Report every line of the records that contains the word "turned".

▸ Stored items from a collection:
────────
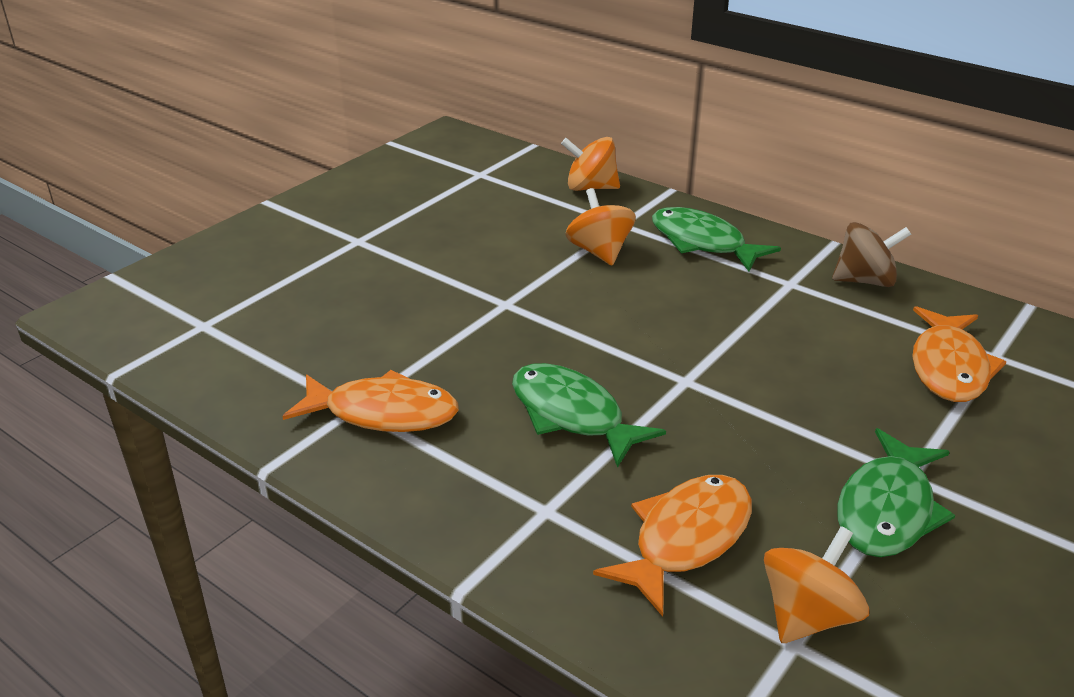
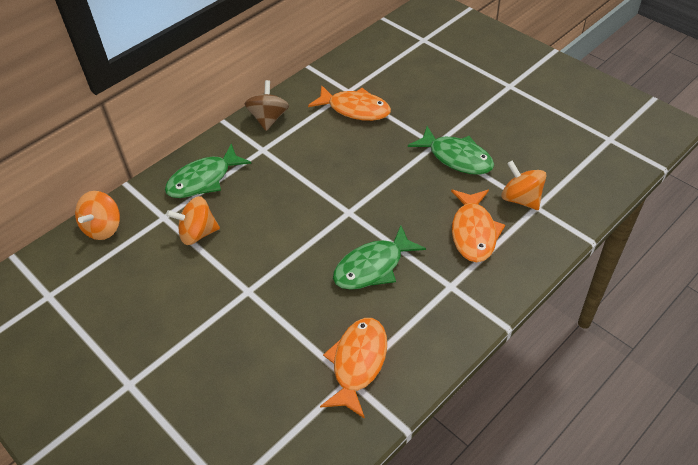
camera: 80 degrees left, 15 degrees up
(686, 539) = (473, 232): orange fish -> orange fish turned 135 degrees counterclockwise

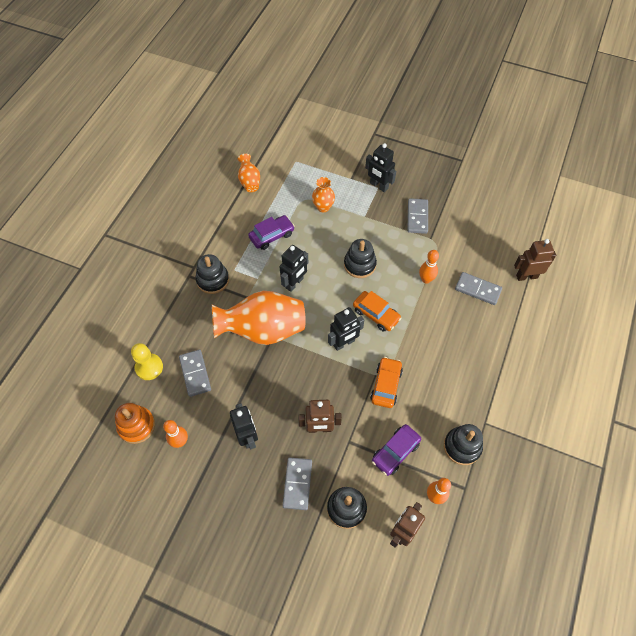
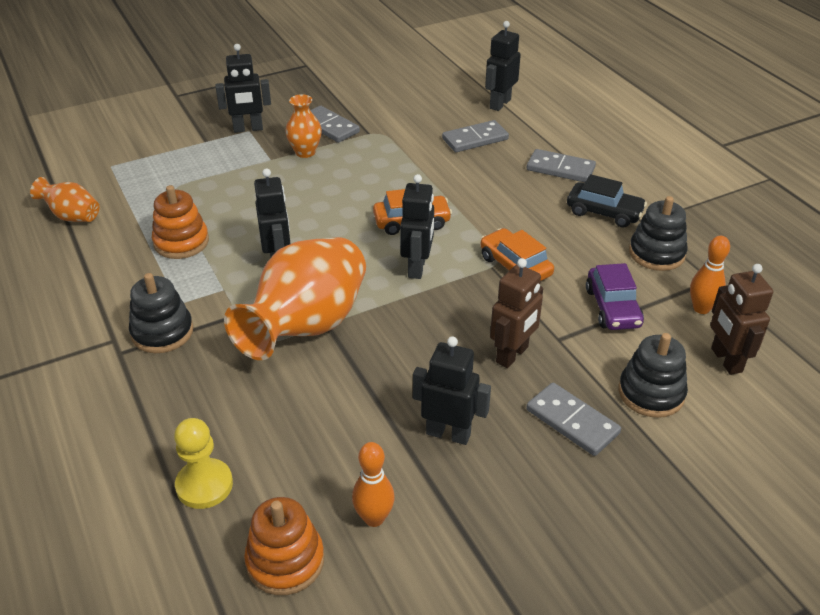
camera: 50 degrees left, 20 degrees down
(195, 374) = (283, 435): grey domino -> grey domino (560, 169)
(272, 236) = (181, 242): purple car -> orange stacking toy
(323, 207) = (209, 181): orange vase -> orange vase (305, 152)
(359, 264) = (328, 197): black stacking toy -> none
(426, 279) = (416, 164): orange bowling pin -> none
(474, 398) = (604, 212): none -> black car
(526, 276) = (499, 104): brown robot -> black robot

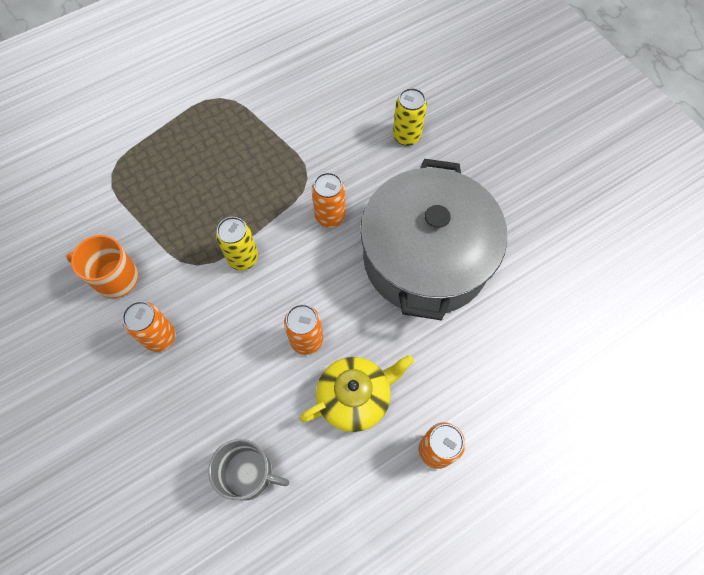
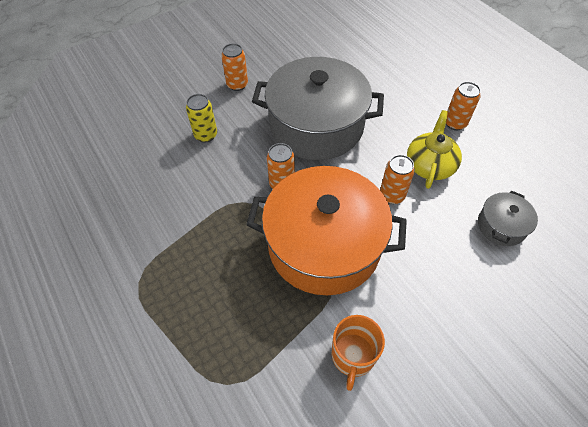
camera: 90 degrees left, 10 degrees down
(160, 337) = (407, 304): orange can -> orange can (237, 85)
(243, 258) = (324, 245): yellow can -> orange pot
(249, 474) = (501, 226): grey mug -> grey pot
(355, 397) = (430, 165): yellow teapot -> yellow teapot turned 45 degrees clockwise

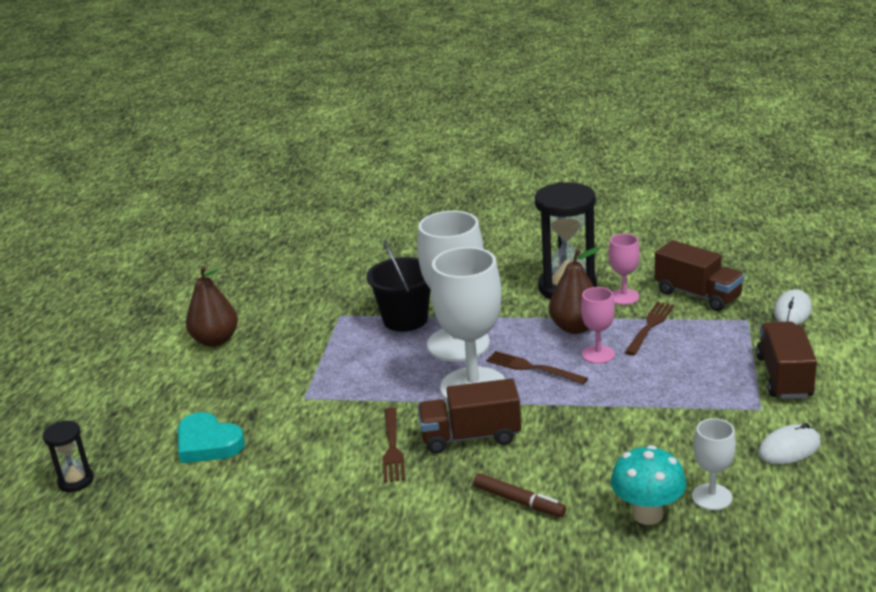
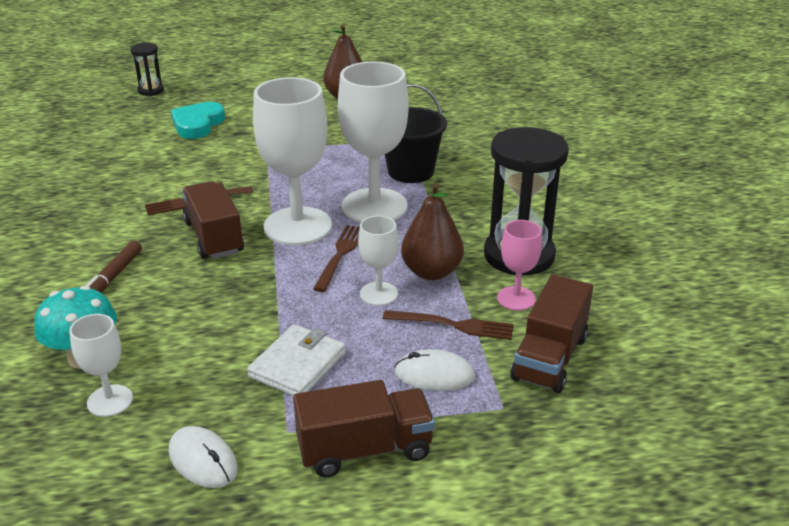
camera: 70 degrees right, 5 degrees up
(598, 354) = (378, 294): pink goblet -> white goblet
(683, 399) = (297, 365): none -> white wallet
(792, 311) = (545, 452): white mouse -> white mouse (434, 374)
────────
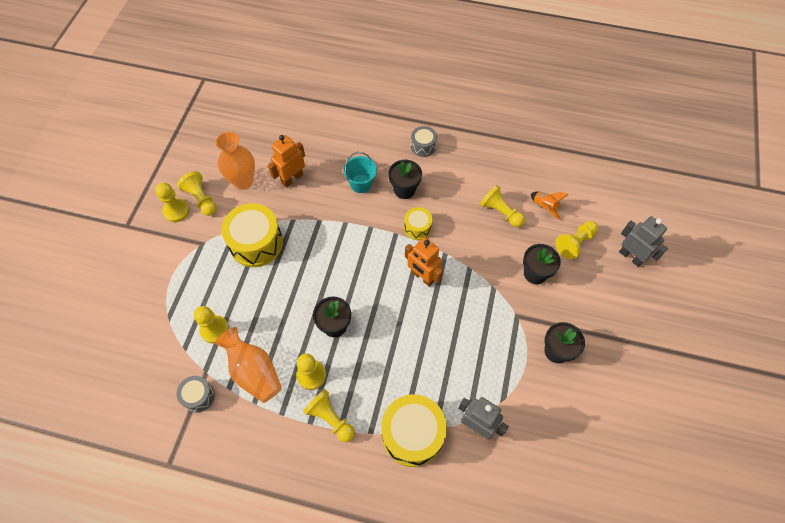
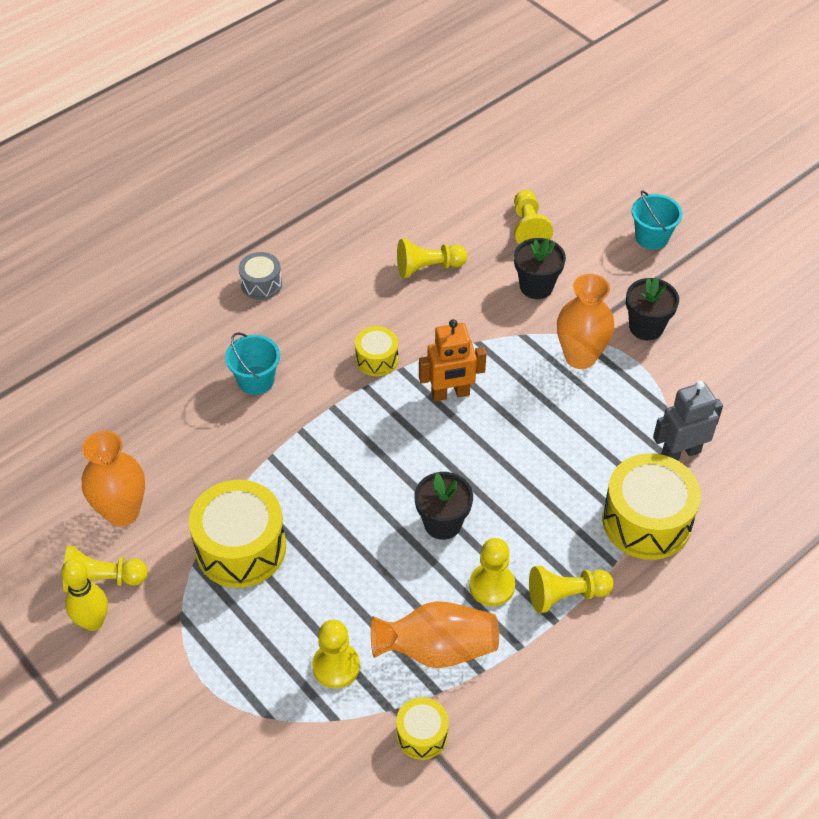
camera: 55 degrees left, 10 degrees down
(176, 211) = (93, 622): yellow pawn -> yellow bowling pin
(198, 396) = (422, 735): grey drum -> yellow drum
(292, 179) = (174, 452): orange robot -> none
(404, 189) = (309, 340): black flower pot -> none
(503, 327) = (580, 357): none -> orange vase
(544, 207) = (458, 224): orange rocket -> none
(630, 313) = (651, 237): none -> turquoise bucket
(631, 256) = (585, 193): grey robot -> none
────────
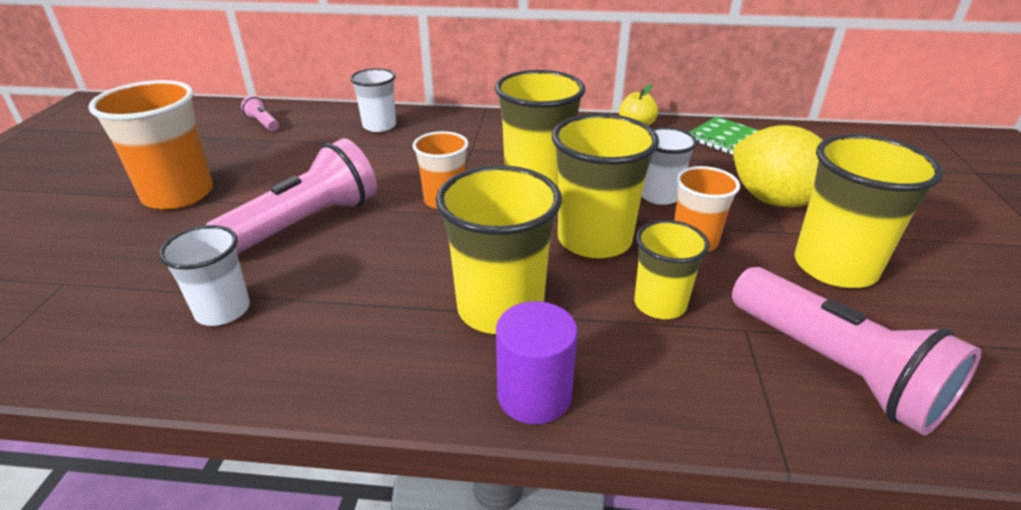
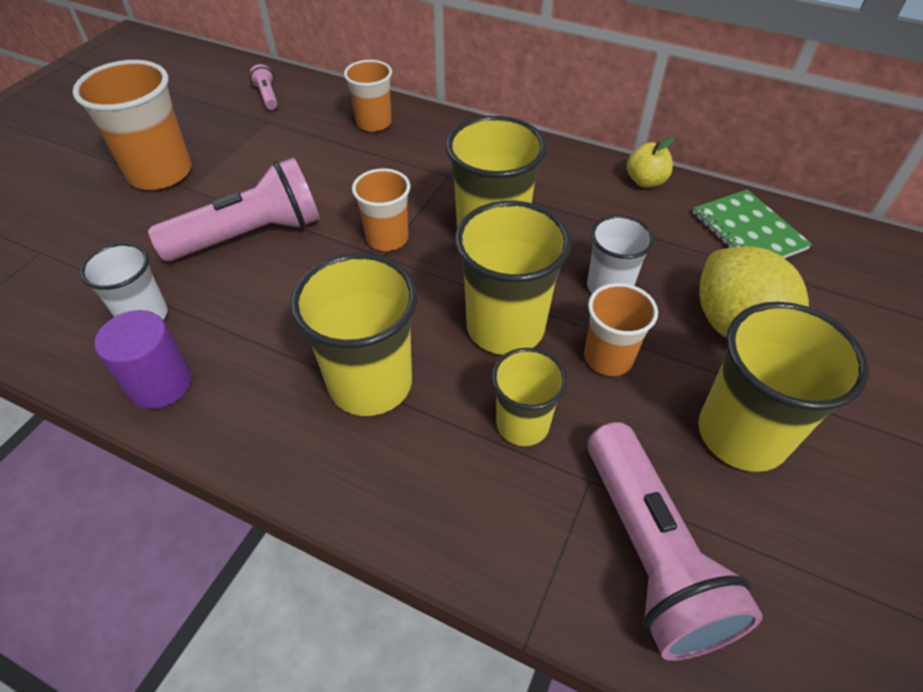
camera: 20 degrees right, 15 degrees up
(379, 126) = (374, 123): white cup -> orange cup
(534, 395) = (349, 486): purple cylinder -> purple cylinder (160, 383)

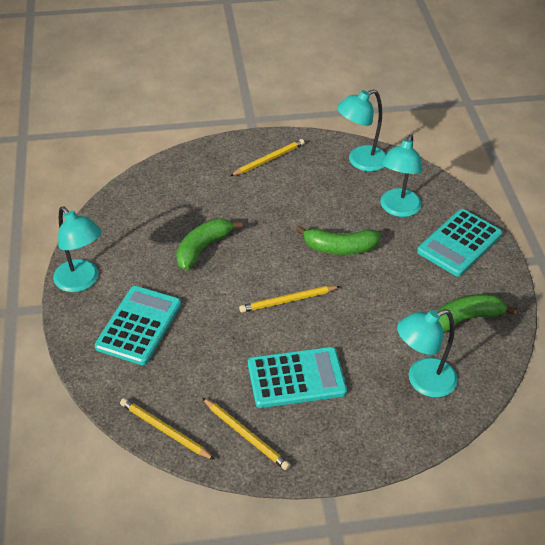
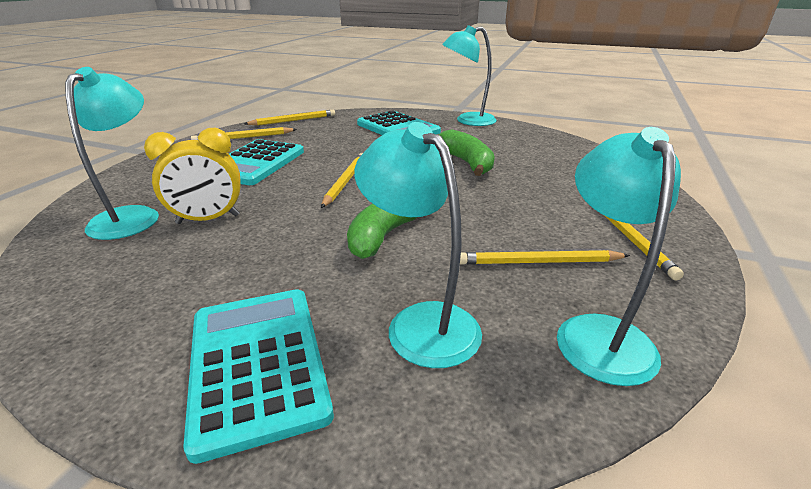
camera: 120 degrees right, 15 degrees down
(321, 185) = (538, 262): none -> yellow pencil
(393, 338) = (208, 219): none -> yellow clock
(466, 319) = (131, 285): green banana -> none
────────
▸ EXPECTED ANSWER:
(686, 539) = (473, 232): orange fish -> orange fish turned 135 degrees counterclockwise
(355, 397) = (430, 165): yellow teapot -> yellow teapot turned 45 degrees clockwise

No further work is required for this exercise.